What to do » For the listing that follows, give again exactly the lines from the one with "camera: 65 degrees left, 5 degrees down" to the one with "(371, 388) = (550, 281): none -> purple ruler", including both.

Data extract »
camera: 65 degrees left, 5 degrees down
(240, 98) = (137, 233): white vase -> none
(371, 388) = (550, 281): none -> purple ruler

==

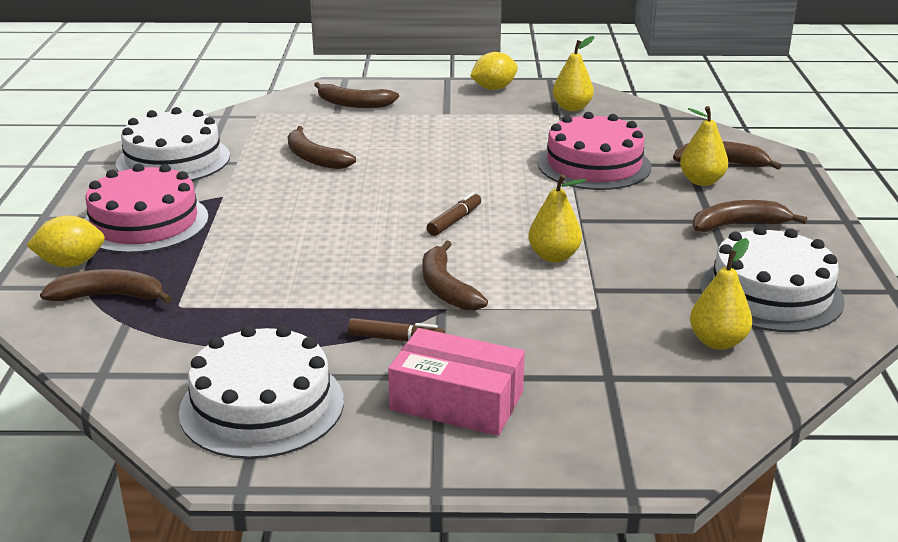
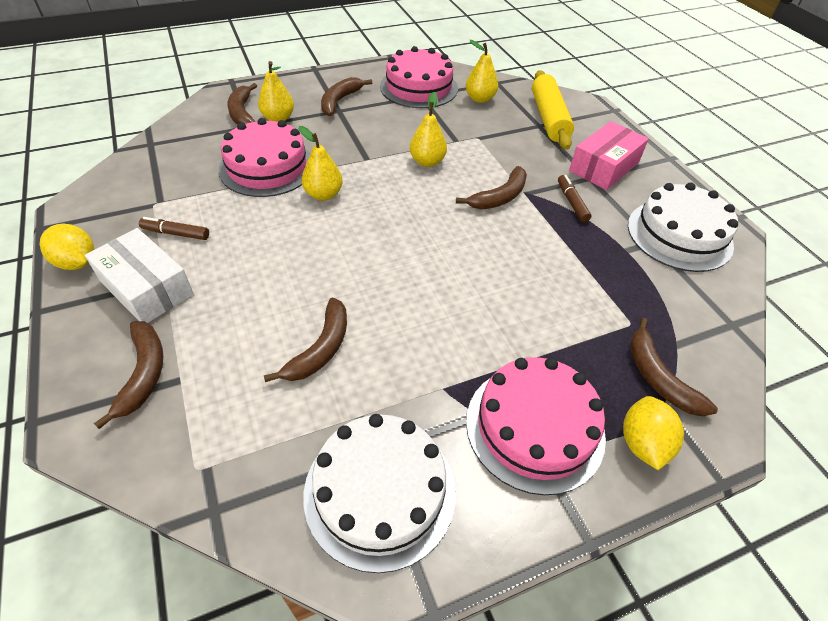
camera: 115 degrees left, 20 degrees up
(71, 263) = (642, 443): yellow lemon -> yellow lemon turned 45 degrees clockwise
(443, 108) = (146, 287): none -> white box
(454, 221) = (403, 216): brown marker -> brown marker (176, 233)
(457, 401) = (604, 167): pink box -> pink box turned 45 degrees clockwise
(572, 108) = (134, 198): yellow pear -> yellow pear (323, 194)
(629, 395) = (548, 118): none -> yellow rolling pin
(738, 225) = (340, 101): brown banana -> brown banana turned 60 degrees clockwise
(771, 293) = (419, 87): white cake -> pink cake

* * *

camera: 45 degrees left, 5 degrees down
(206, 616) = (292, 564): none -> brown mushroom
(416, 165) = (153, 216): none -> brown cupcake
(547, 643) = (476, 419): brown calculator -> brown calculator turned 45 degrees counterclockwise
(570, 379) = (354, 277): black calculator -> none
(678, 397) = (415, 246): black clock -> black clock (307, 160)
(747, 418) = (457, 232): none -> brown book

Answer box »
camera: 65 degrees left, 5 degrees down
(240, 98) = (137, 233): white vase -> none
(371, 388) = (550, 281): none -> purple ruler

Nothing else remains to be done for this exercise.